-- Opening Marker --

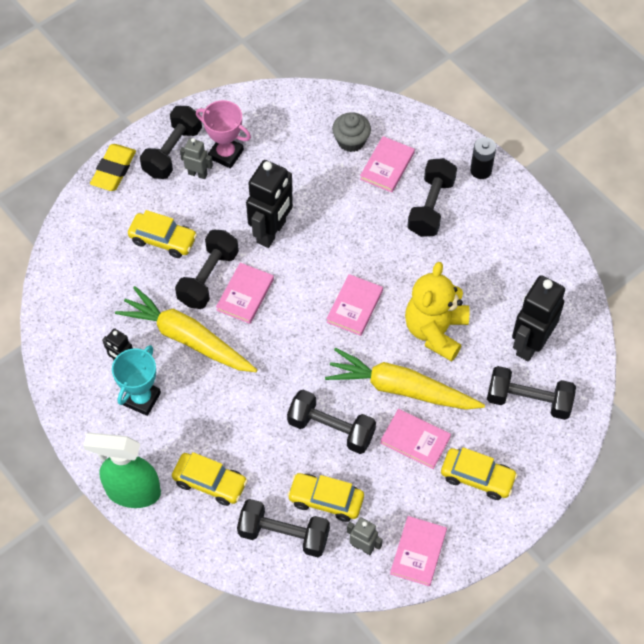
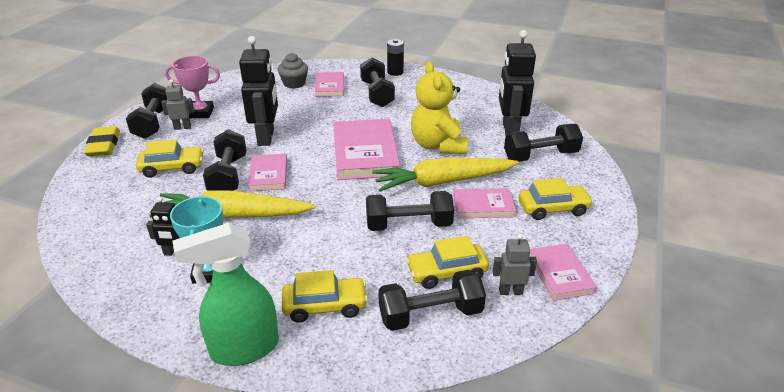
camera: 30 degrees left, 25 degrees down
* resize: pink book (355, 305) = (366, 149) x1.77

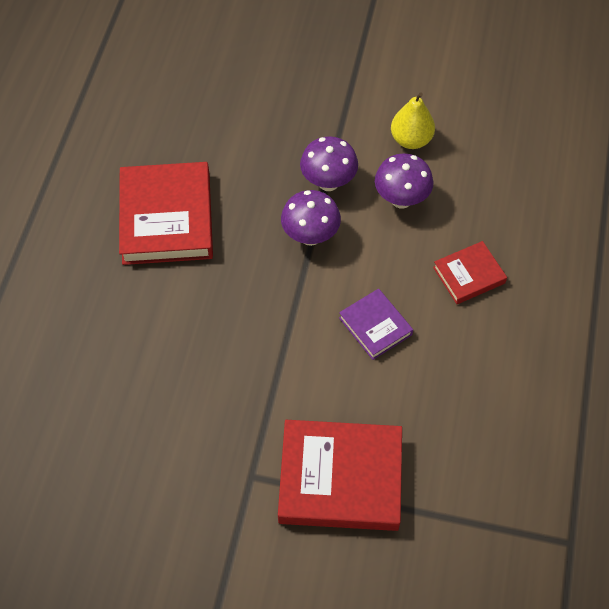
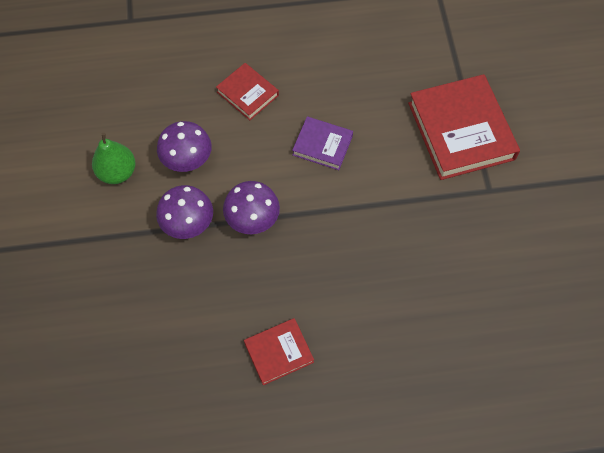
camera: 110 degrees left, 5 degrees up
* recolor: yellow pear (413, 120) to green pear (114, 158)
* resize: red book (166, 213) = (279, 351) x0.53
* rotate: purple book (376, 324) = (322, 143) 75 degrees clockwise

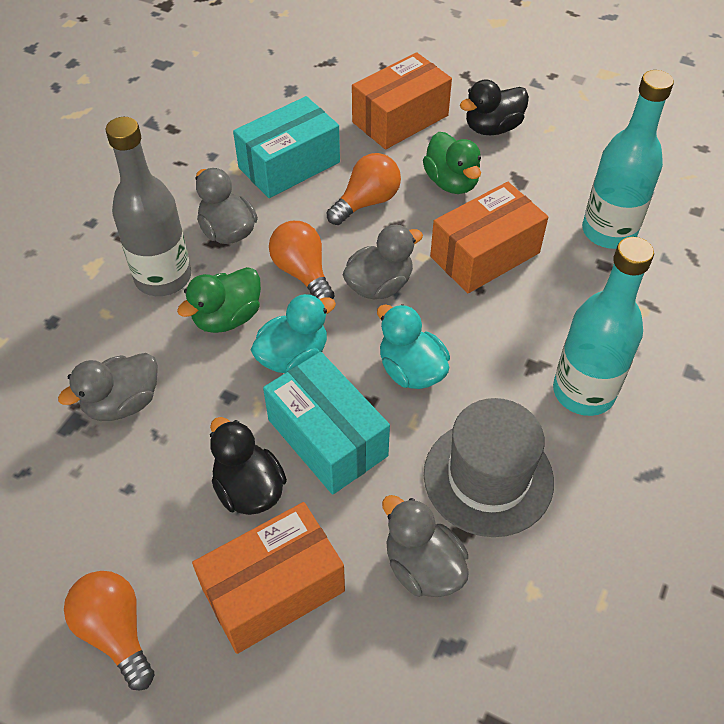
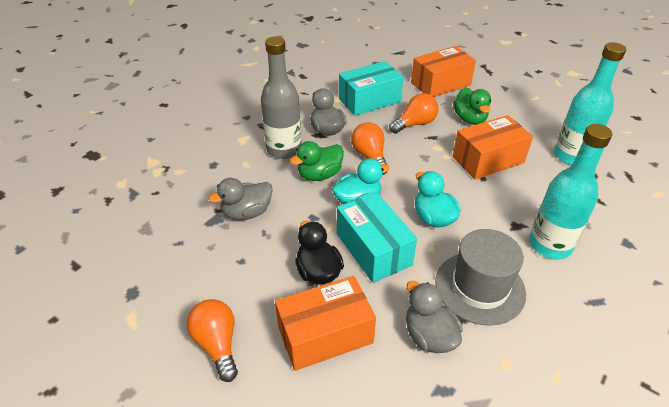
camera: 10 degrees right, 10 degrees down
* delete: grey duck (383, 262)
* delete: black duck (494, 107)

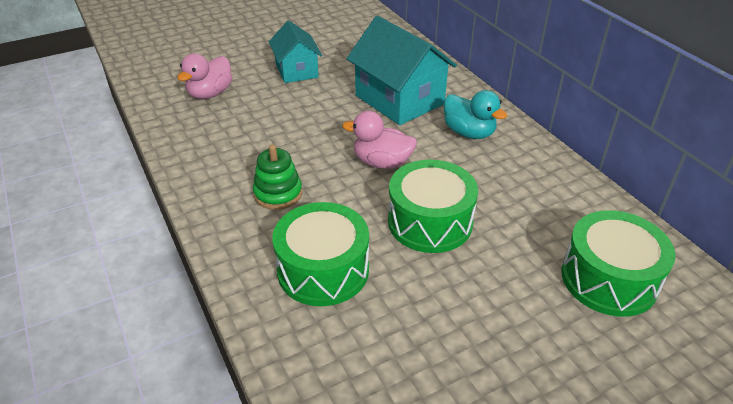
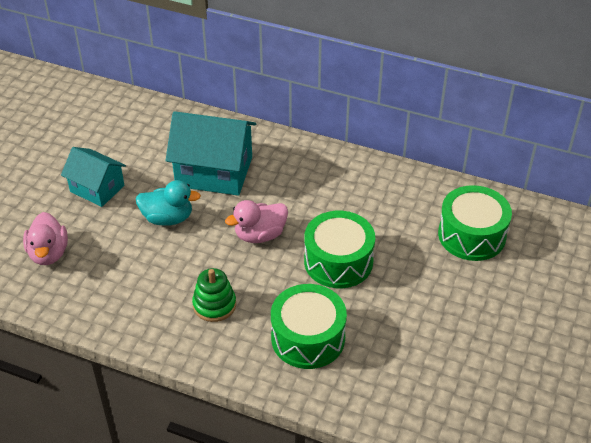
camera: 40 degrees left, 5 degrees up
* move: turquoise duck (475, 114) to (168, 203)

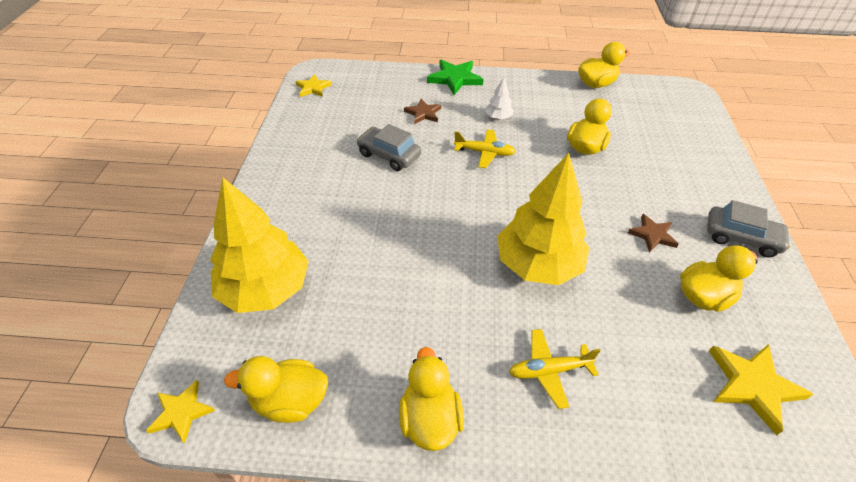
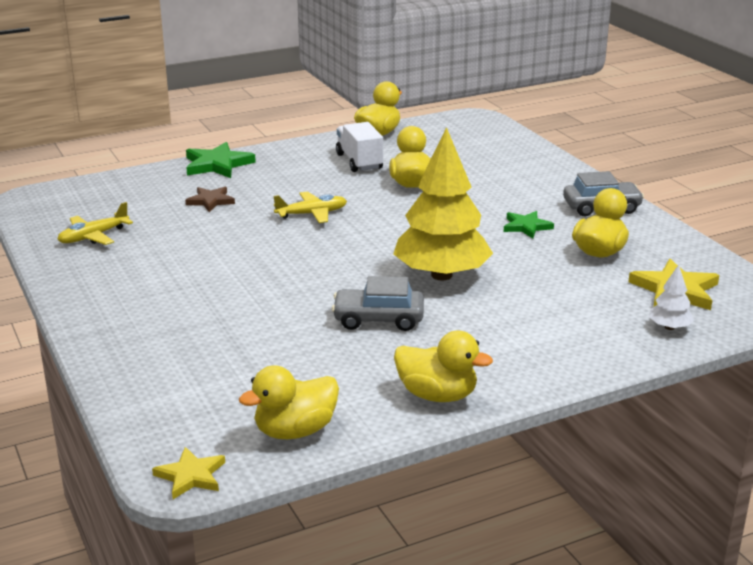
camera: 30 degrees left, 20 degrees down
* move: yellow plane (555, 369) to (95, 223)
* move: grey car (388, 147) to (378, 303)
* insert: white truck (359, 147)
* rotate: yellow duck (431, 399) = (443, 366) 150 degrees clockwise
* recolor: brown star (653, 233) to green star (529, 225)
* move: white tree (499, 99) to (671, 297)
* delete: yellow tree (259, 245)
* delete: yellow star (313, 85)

-- Closing Marker --
-- Opening Marker --

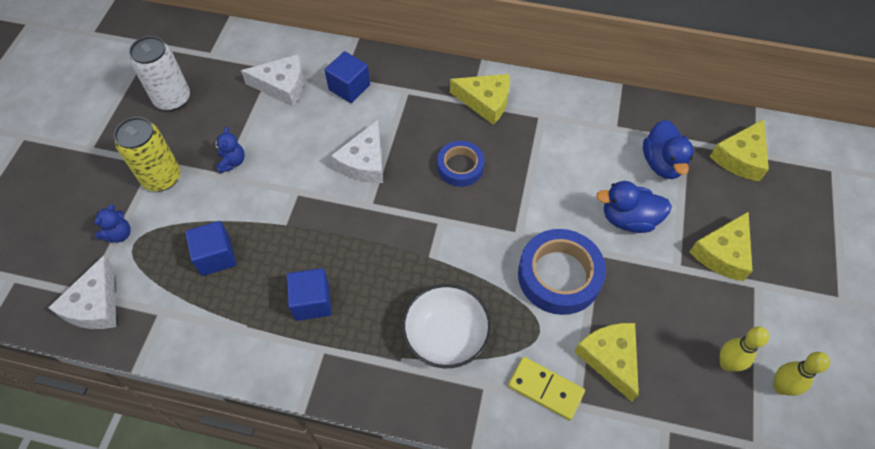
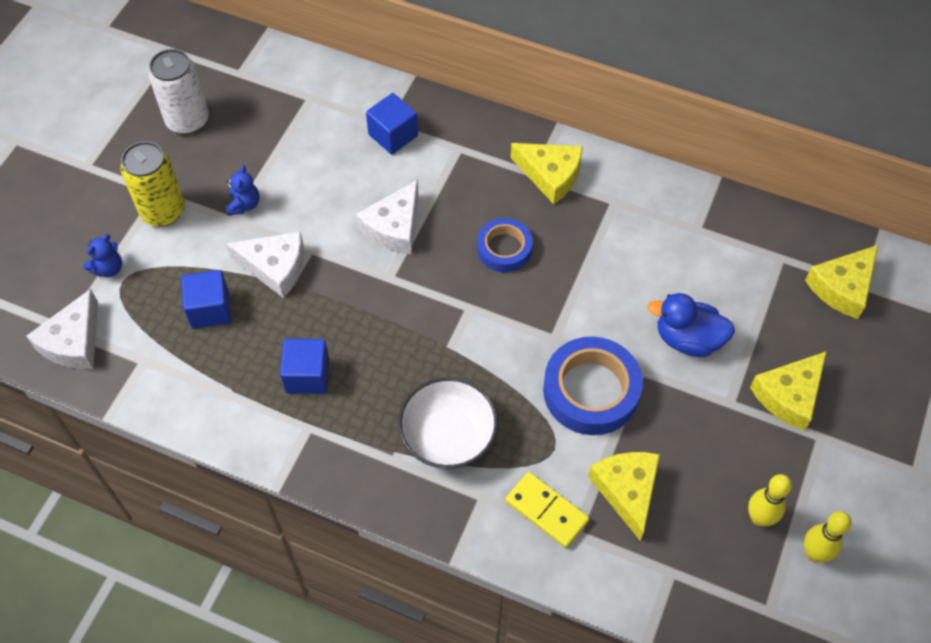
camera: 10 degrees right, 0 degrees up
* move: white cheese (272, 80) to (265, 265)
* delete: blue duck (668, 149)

-- Closing Marker --

= Work request =
Would you copy, word for word, only the lines above from the one containing "camera: 30 degrees left, 25 degrees down" through the one containing "camera: 40 degrees left, 5 degrees up", both included, and please leave out the pictures?

= Exercise result =
camera: 30 degrees left, 25 degrees down
* resize: pink book (355, 305) = (366, 149) x1.77

camera: 110 degrees left, 5 degrees up
* recolor: yellow pear (413, 120) to green pear (114, 158)
* resize: red book (166, 213) = (279, 351) x0.53
* rotate: purple book (376, 324) = (322, 143) 75 degrees clockwise

camera: 10 degrees right, 10 degrees down
* delete: grey duck (383, 262)
* delete: black duck (494, 107)

camera: 40 degrees left, 5 degrees up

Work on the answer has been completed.